▶ [YOUR TASK]:
If a record holds a picture, drop the picture and copy everything else exactly.

▶ [STORED DATA]:
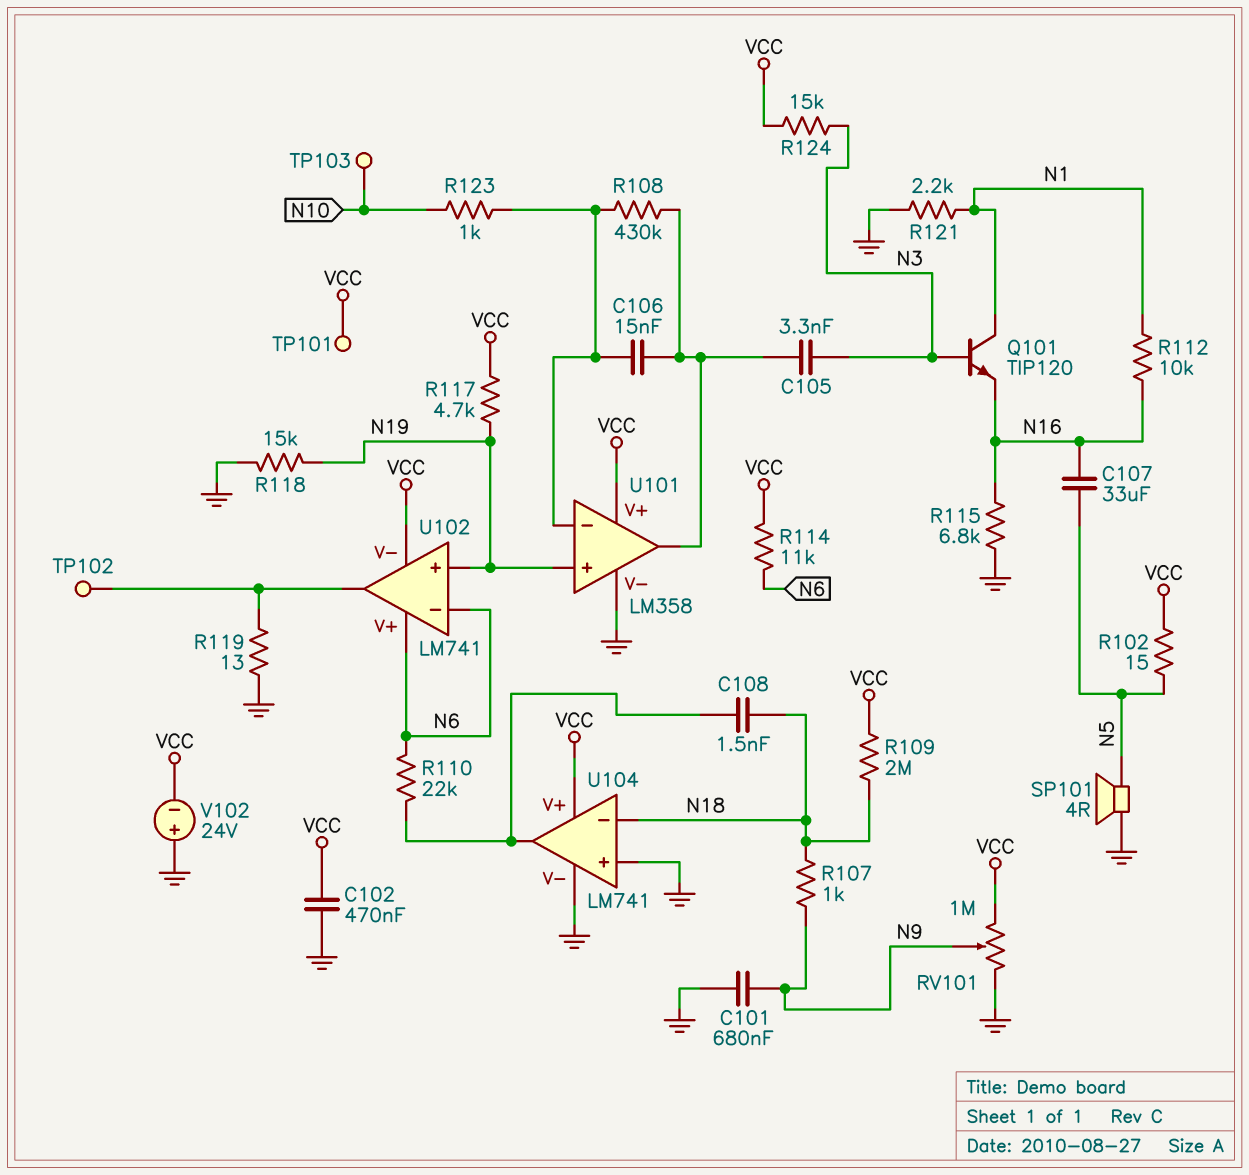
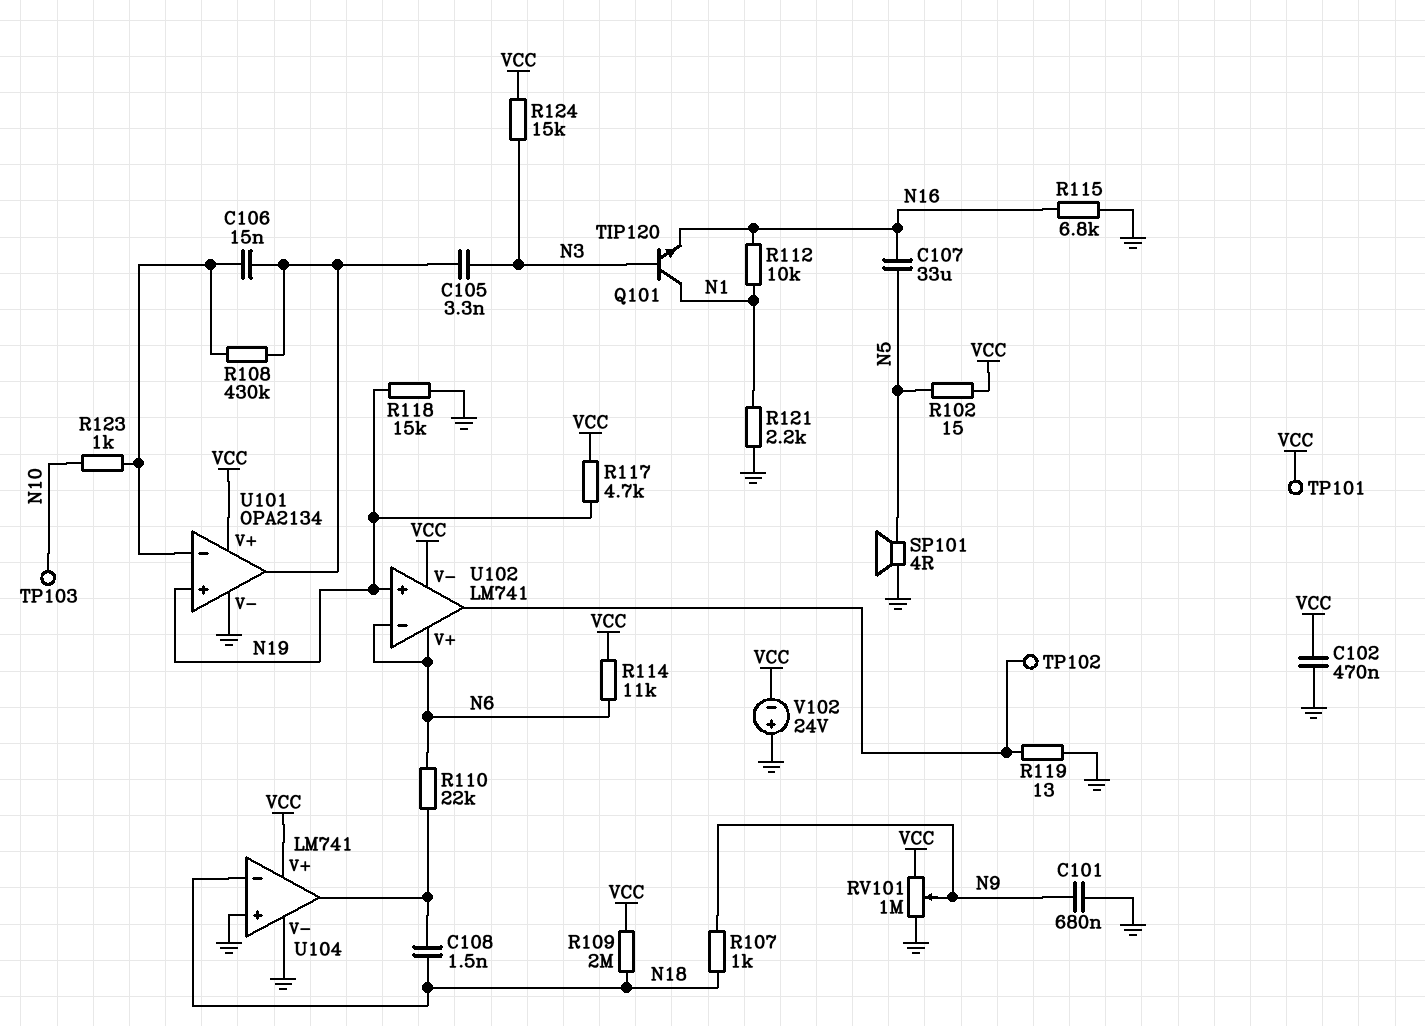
U101: LM358 -> OPA2134

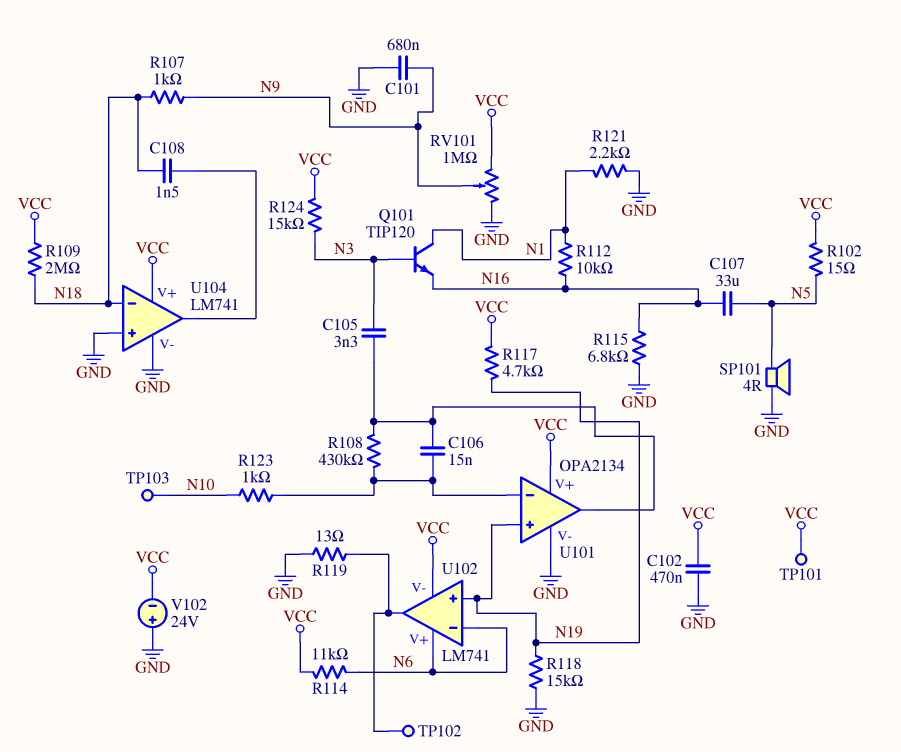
R110: 22k (N6, U104/out) -> none

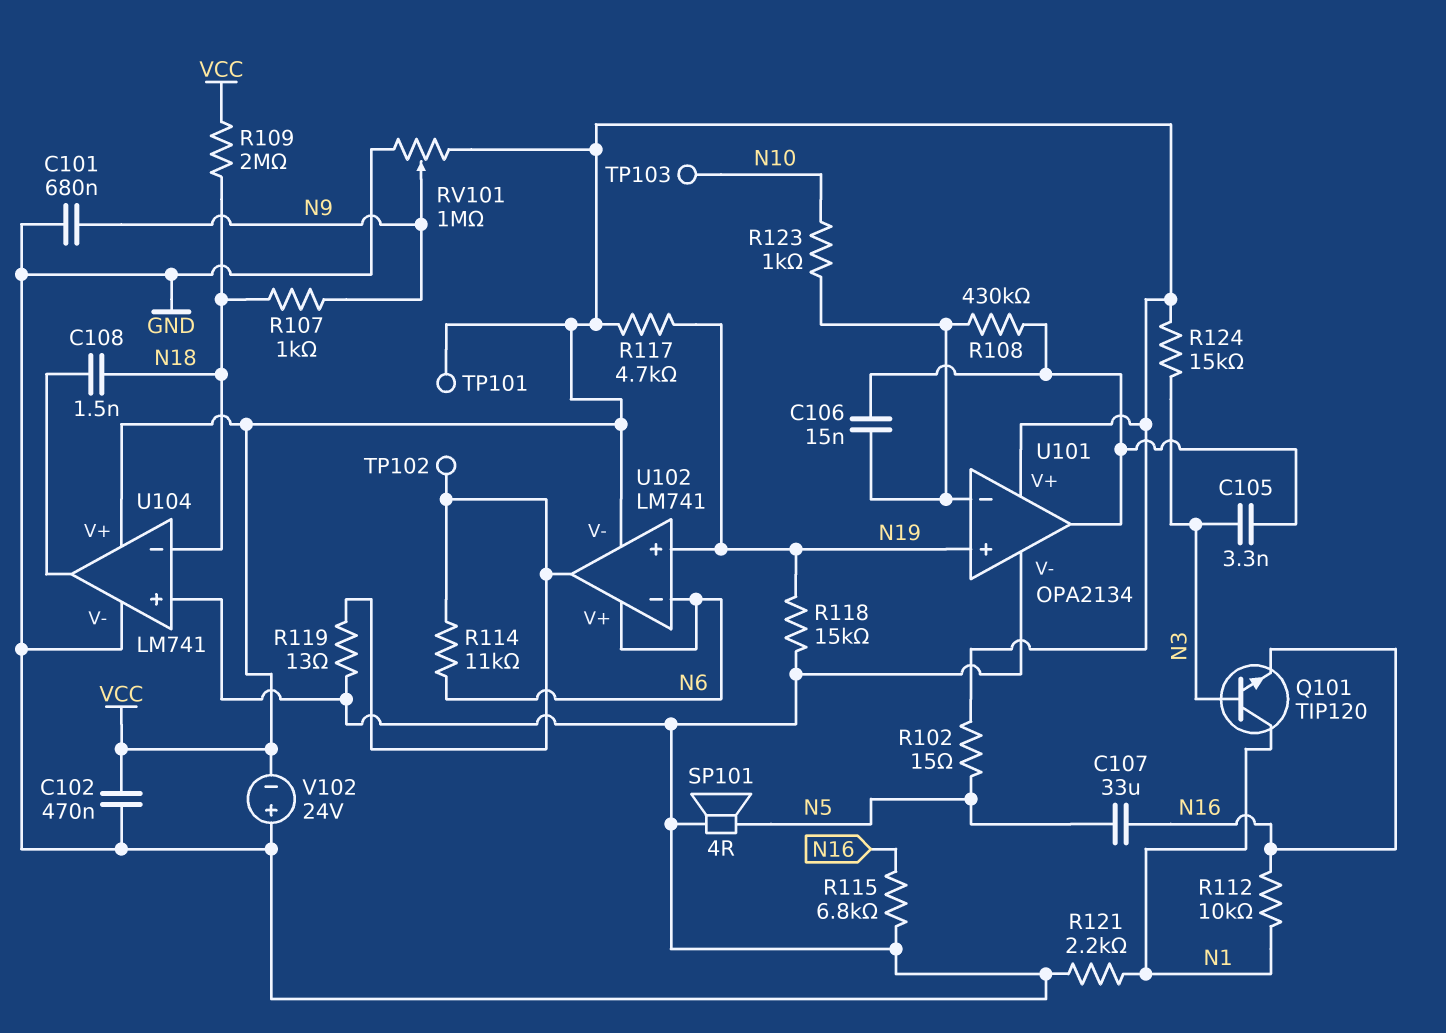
R114: 11k (N6, VCC) -> 11k (N6, U102/out)

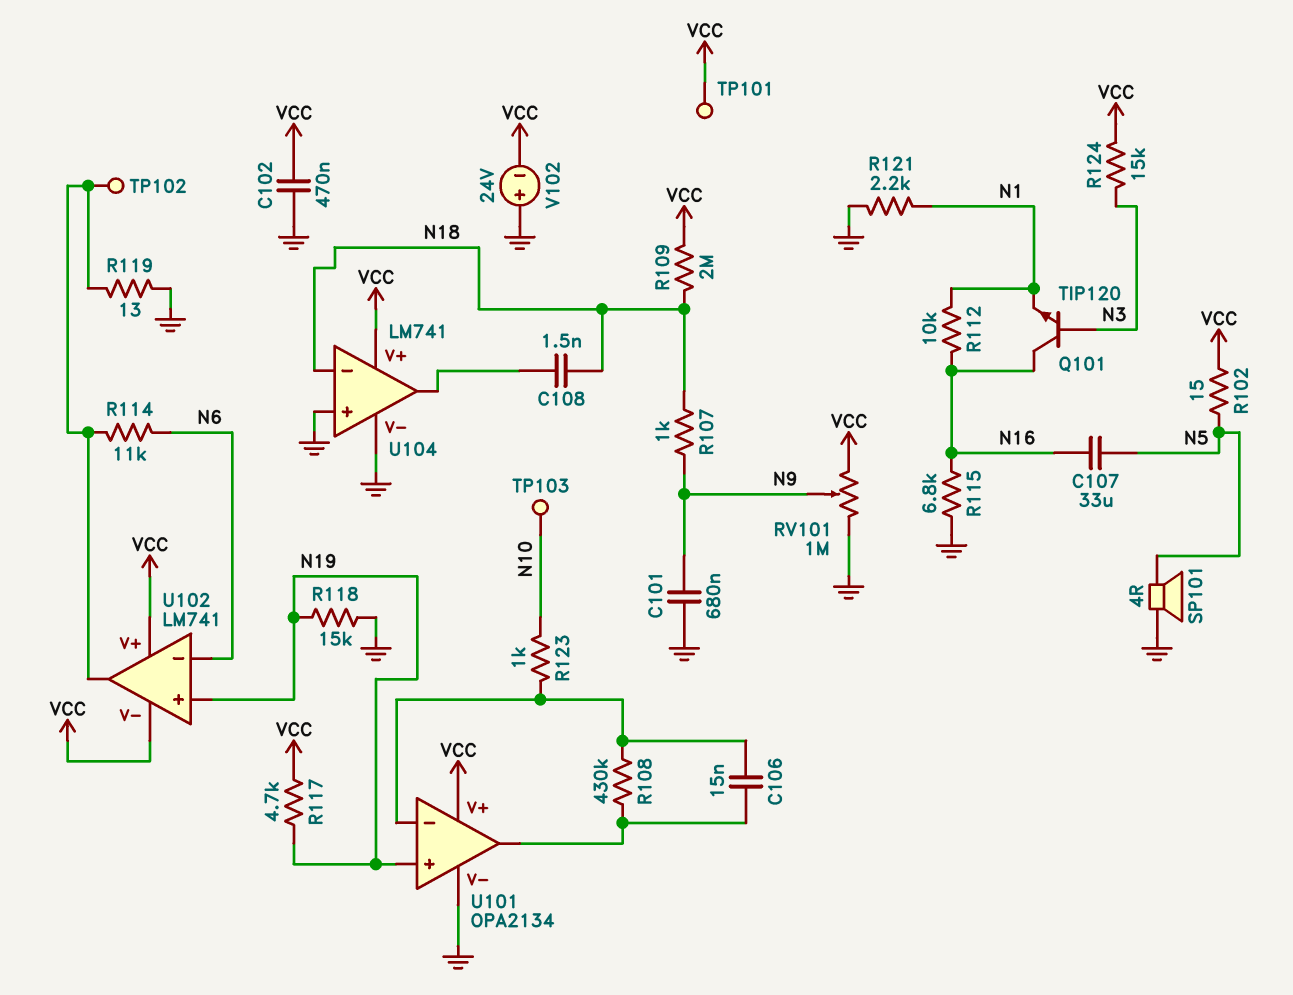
C105: 3.3nF (N3, U101/out) -> none
Q101: NPN TIP120 (B N3, C N1, E N16) -> NPN TIP120 (B N3, C N16, E N1)
U102 pin V+: N6 -> VCC

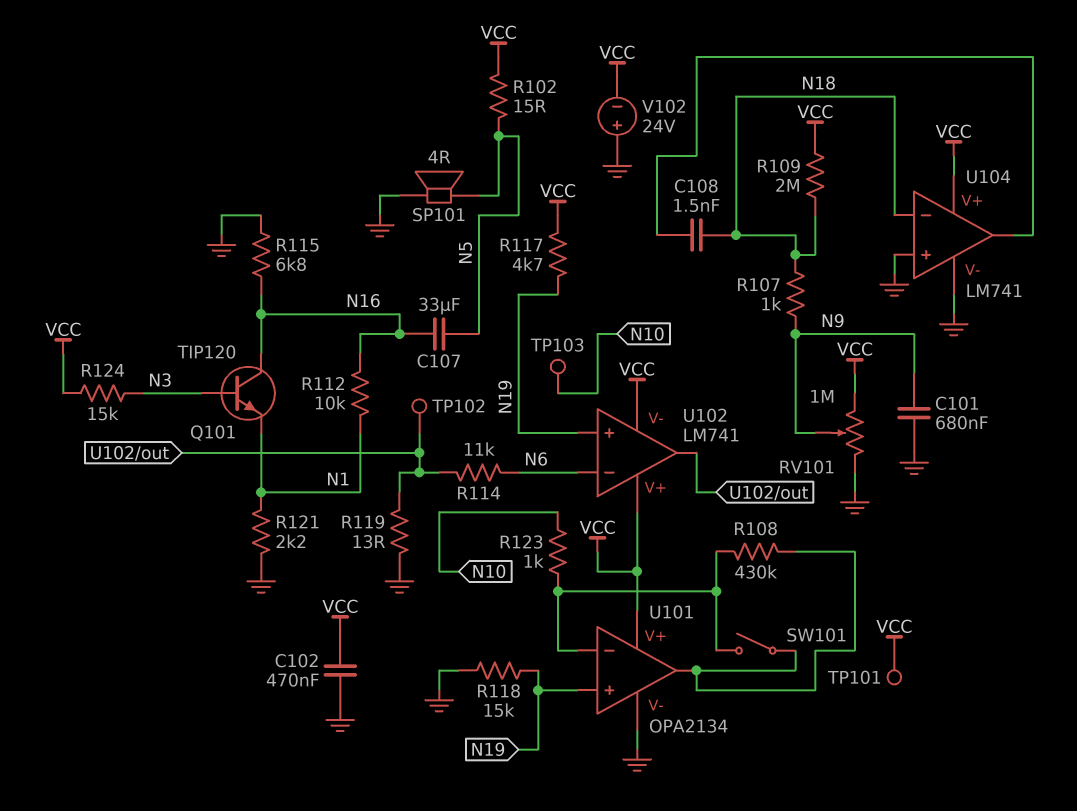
C106: 15nF (U101/in-, U101/out) -> none
SW101: none -> switch (U101/in-, U101/out)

▶ [OUTPUT OF THE EXERCISE]:
U101: LM358 -> OPA2134

R110: 22k (N6, U104/out) -> none

R114: 11k (N6, VCC) -> 11k (N6, U102/out)

C105: 3.3nF (N3, U101/out) -> none
Q101: NPN TIP120 (B N3, C N1, E N16) -> NPN TIP120 (B N3, C N16, E N1)
U102 pin V+: N6 -> VCC

C106: 15nF (U101/in-, U101/out) -> none
SW101: none -> switch (U101/in-, U101/out)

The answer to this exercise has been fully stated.